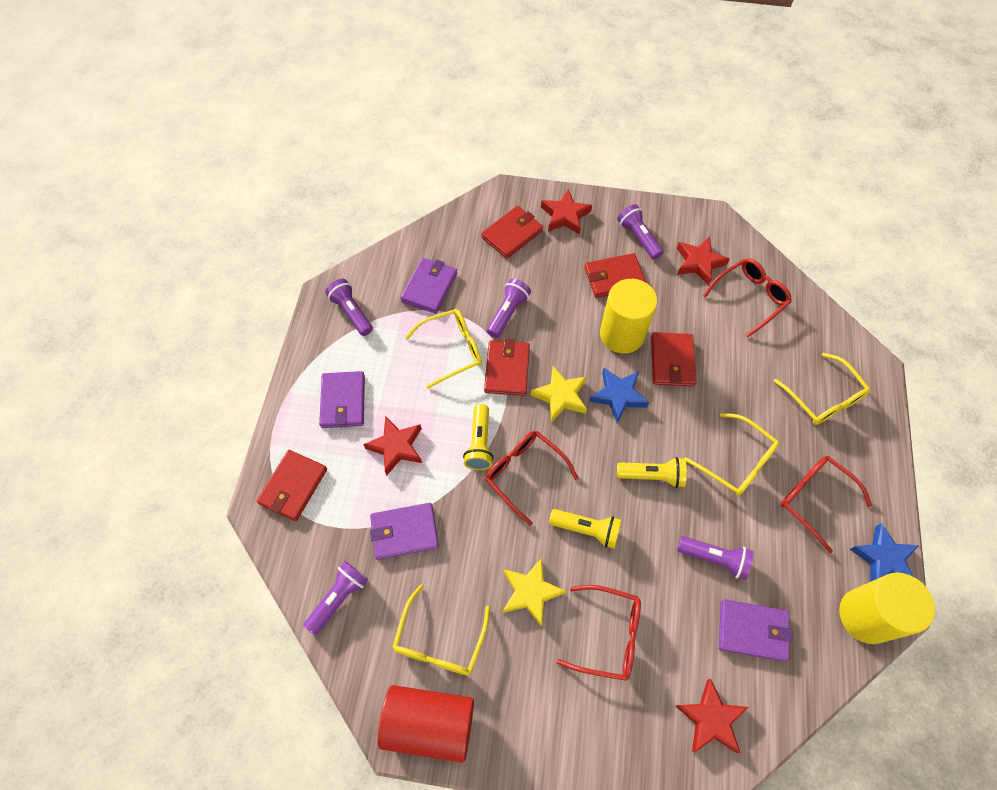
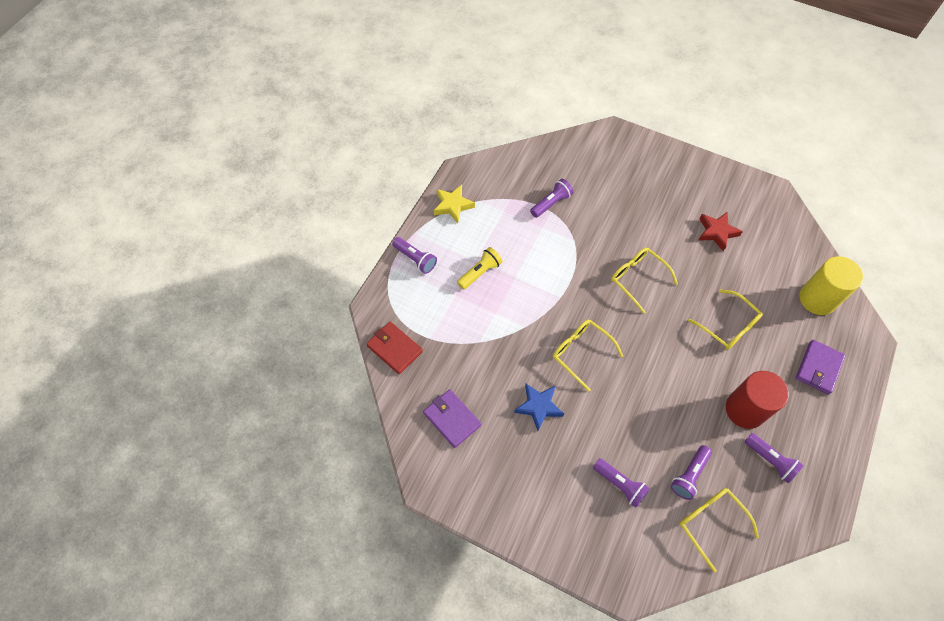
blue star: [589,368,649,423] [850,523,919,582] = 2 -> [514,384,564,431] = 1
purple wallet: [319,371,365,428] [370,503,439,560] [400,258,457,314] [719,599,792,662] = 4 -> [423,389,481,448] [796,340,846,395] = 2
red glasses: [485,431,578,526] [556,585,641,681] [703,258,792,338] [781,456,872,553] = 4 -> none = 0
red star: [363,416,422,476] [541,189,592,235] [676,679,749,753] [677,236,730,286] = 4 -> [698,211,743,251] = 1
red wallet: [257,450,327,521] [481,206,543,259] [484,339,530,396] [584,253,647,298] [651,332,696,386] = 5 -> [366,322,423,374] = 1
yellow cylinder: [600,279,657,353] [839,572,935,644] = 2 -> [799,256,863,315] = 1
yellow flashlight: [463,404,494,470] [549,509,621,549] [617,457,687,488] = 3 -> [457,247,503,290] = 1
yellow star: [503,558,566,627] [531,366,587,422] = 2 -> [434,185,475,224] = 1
━━━━━━━━
■ **Problem details**: What you give back should be exactly the lines from the top of the data above down to and including the line with "red wallet: [257,450,327,521]", minus any pictures.

■ **Task response**:
blue star: [589,368,649,423] [850,523,919,582] = 2 -> [514,384,564,431] = 1
purple wallet: [319,371,365,428] [370,503,439,560] [400,258,457,314] [719,599,792,662] = 4 -> [423,389,481,448] [796,340,846,395] = 2
red glasses: [485,431,578,526] [556,585,641,681] [703,258,792,338] [781,456,872,553] = 4 -> none = 0
red star: [363,416,422,476] [541,189,592,235] [676,679,749,753] [677,236,730,286] = 4 -> [698,211,743,251] = 1
red wallet: [257,450,327,521] [481,206,543,259] [484,339,530,396] [584,253,647,298] [651,332,696,386] = 5 -> [366,322,423,374] = 1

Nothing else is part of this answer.